BEGIN GIVEN INFORMATION

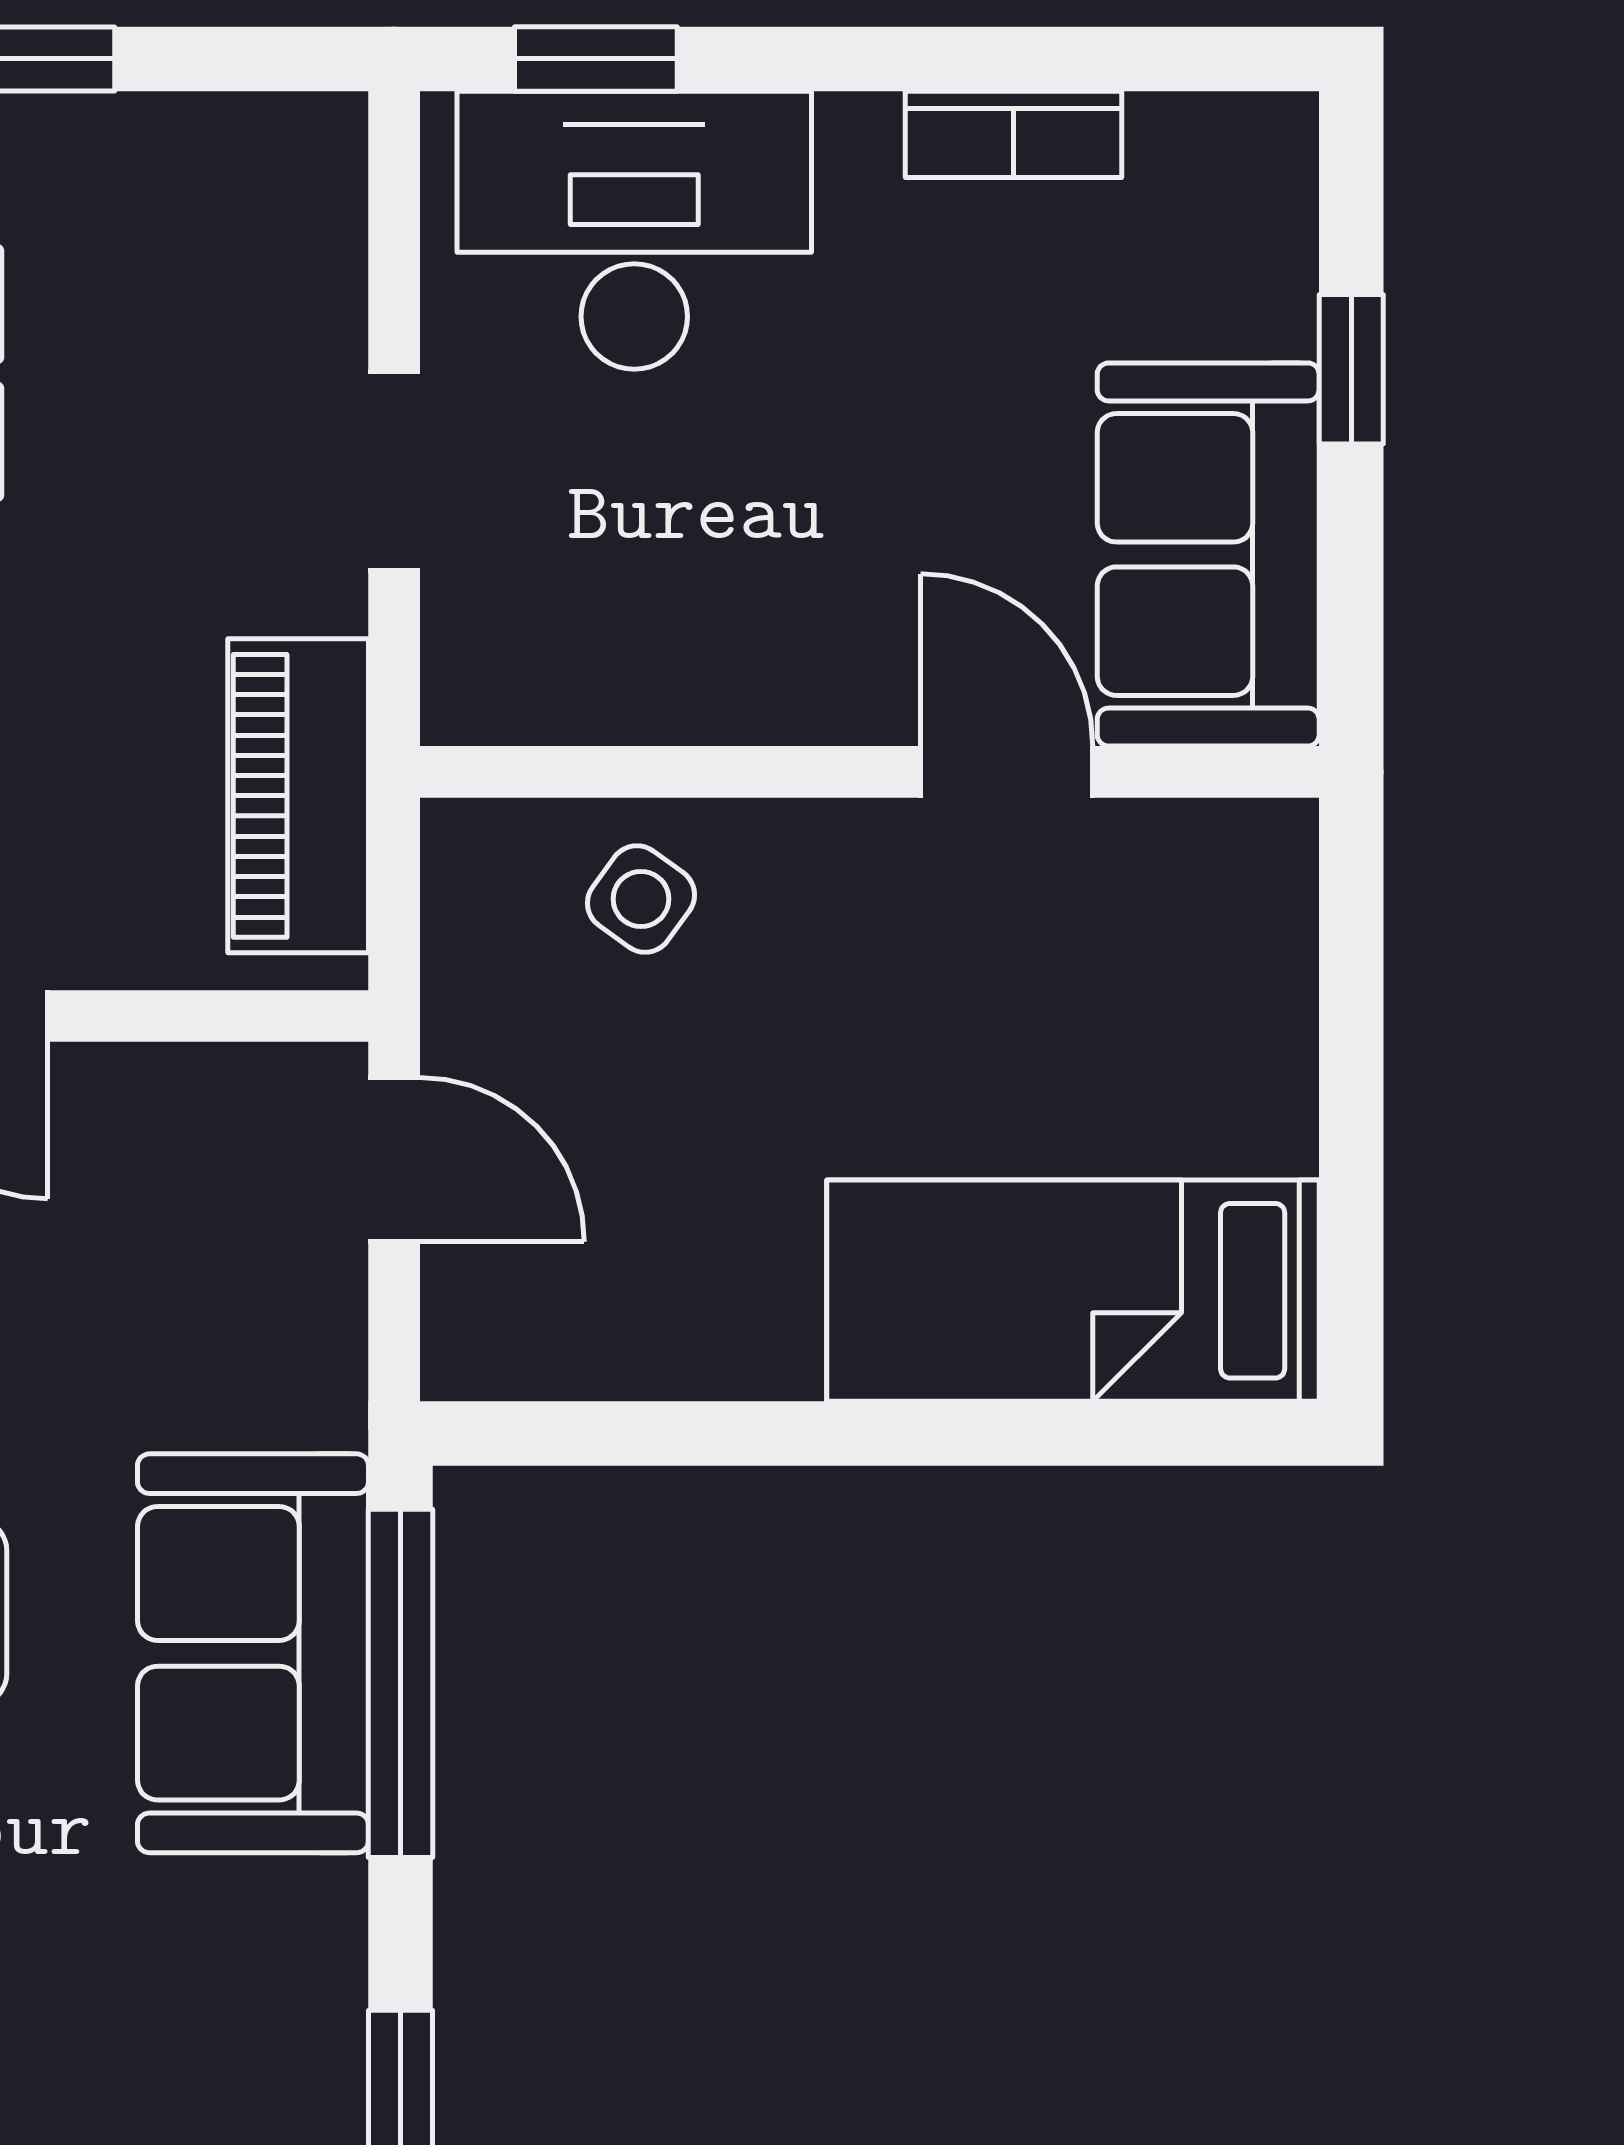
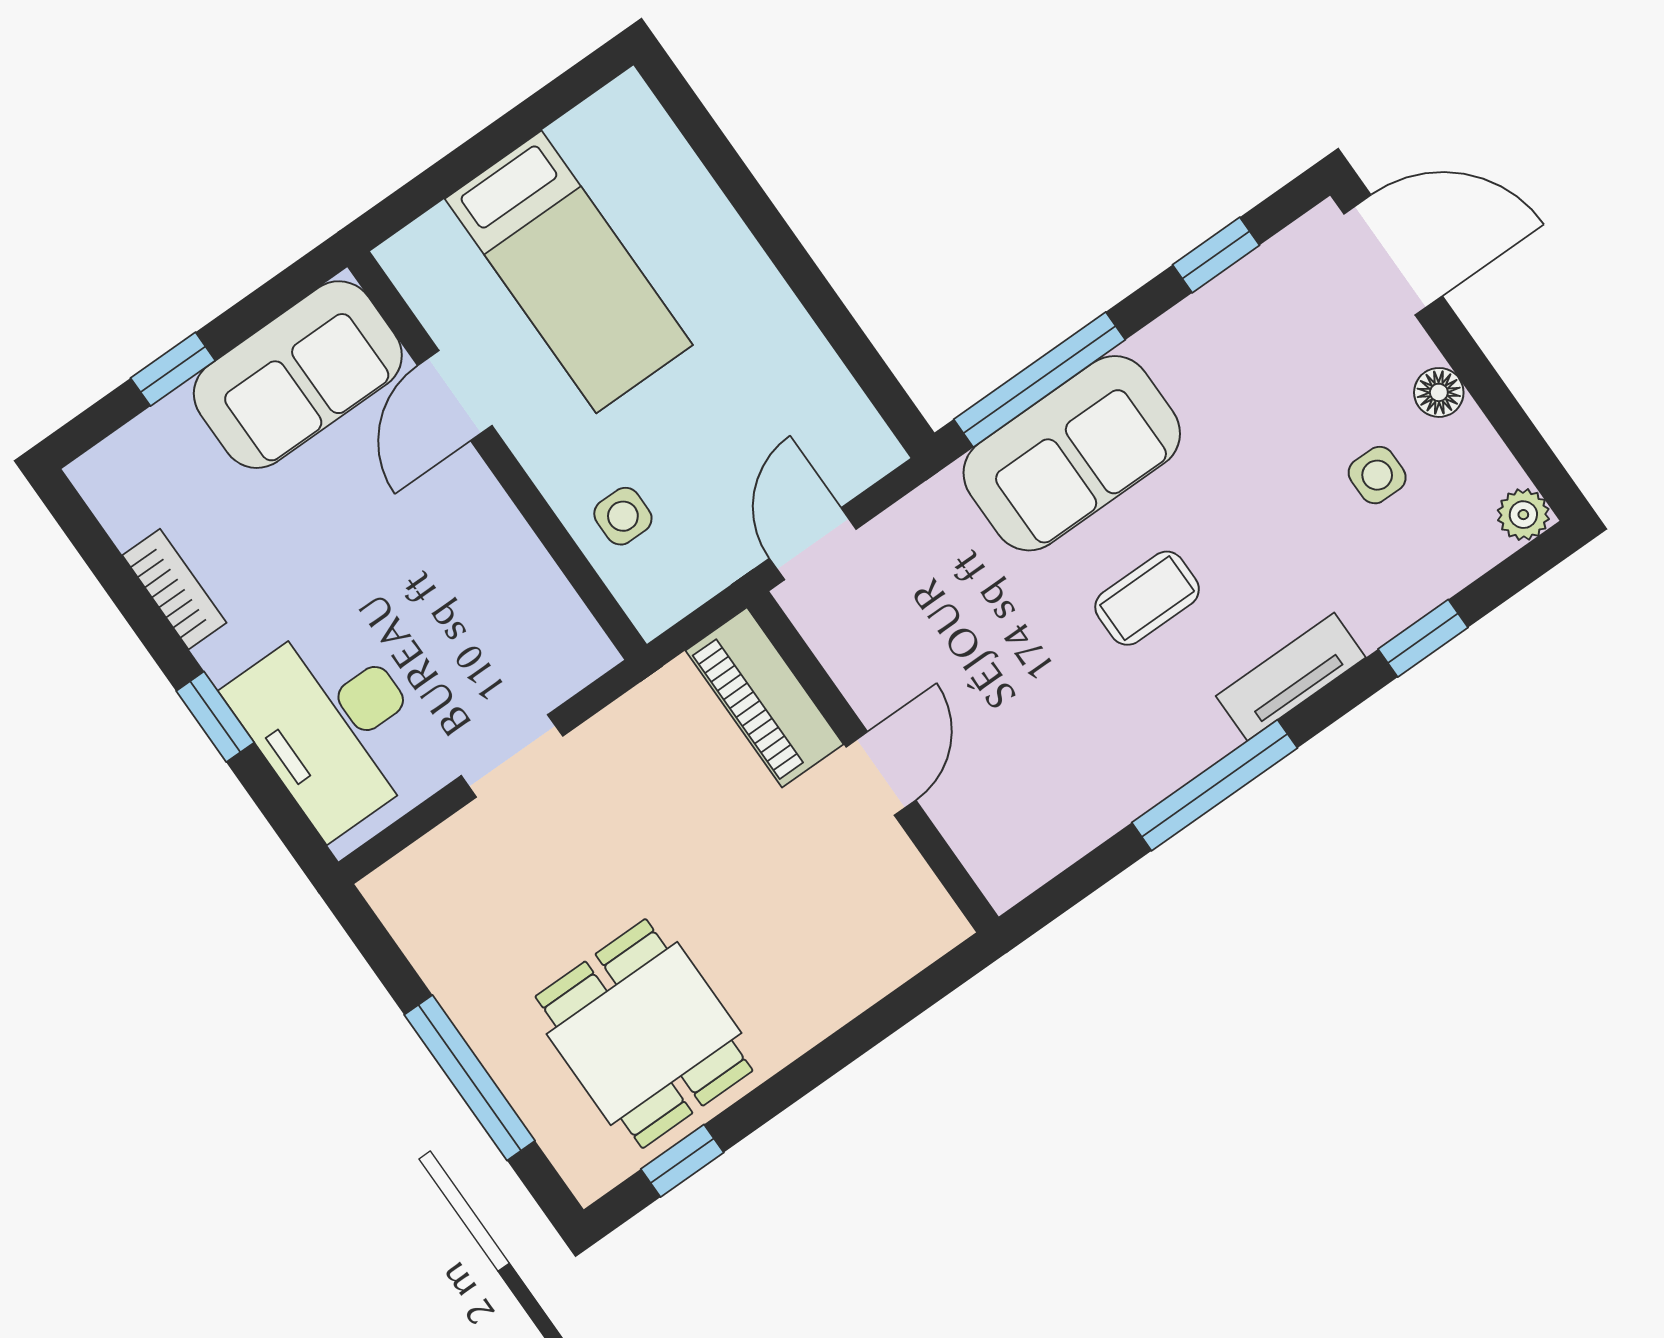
window: (596, 59) -> (215, 717), moved
piano: (298, 796) -> (765, 697), moved, turned 90
side table: (641, 899) -> (623, 516), turned -36
bed: (1073, 1291) -> (569, 272), moved

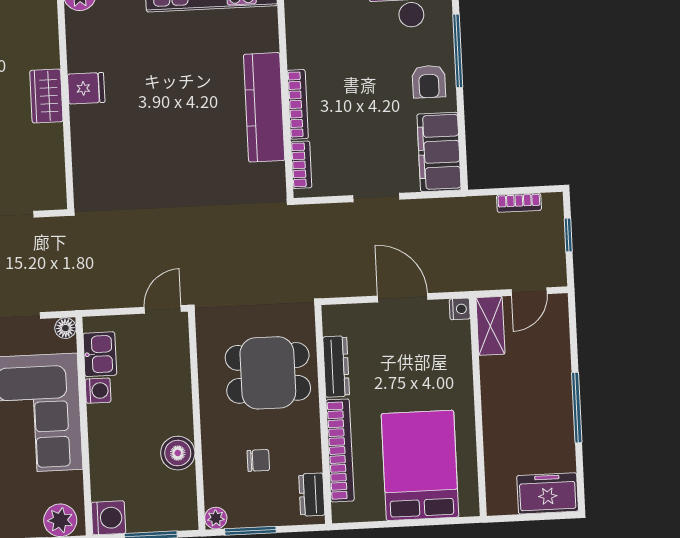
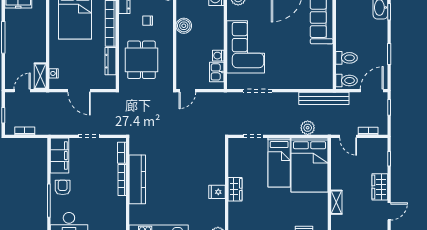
nightstand: (460, 309) -> (54, 73), moved
floor lamp: (65, 328) -> (232, 84), removed
dining table: (268, 373) -> (141, 60), turned 90

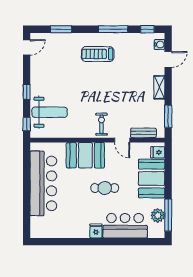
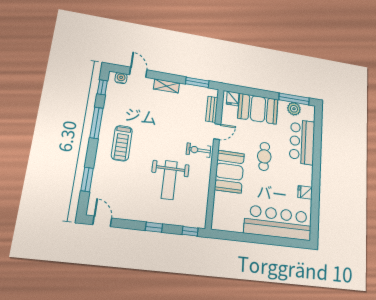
weight bench: (50, 112) -> (169, 180), moved, turned 180
bar counter: (43, 183) -> (278, 223), moved
fridge: (96, 231) -> (305, 192), moved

END GIVEN INFORMATION

▸ WORK INSTRUCTION
Copy exactly the lines from the line containing "side table: (641, 899)" through the last line of the records, both included, and omit every picture.

▸ EXERCISE RESULT
side table: (641, 899) -> (623, 516), turned -36
bed: (1073, 1291) -> (569, 272), moved

nightstand: (460, 309) -> (54, 73), moved
floor lamp: (65, 328) -> (232, 84), removed
dining table: (268, 373) -> (141, 60), turned 90

weight bench: (50, 112) -> (169, 180), moved, turned 180
bar counter: (43, 183) -> (278, 223), moved
fridge: (96, 231) -> (305, 192), moved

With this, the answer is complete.